• **Exercise objective**: When the string "degrees" is part of a line below, that line should be copied.
---------- Records to process
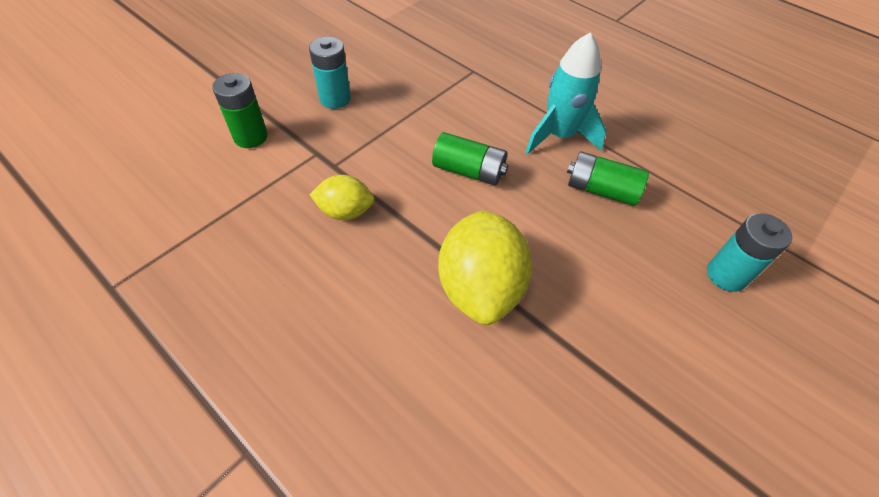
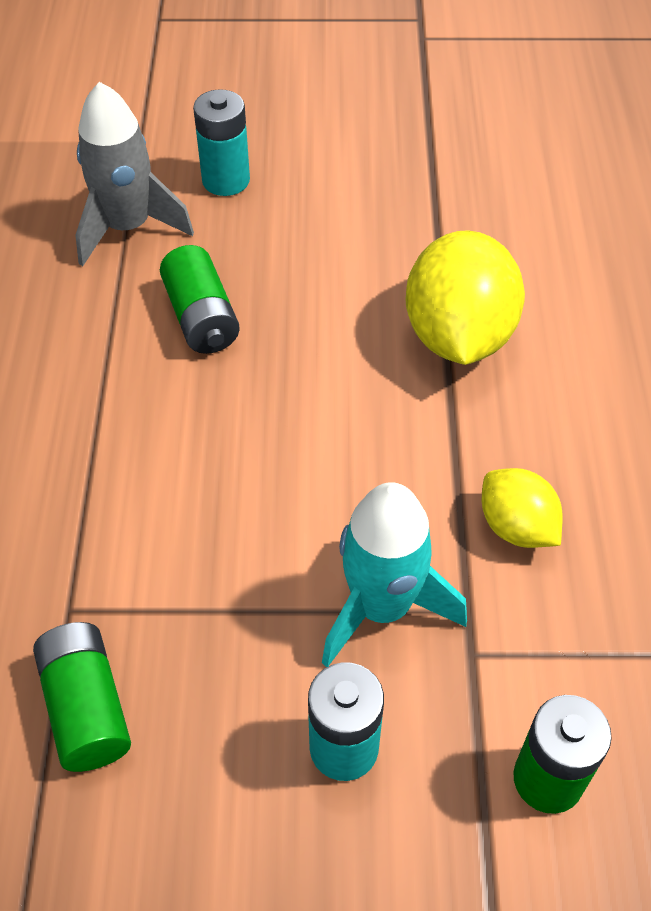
camera: 130 degrees left, 0 degrees up
(469, 171) = (308, 455): green battery -> green battery (87, 707)
(480, 288) = (458, 336): yellow lemon -> yellow lemon turned 45 degrees counterclockwise
(559, 136) = (136, 407): turquoise rocket -> turquoise rocket (381, 607)
(707, 204) = (128, 227): none -> grey rocket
--------------------
• **Answer space**:
camera: 130 degrees left, 0 degrees up
(480, 288) = (458, 336): yellow lemon -> yellow lemon turned 45 degrees counterclockwise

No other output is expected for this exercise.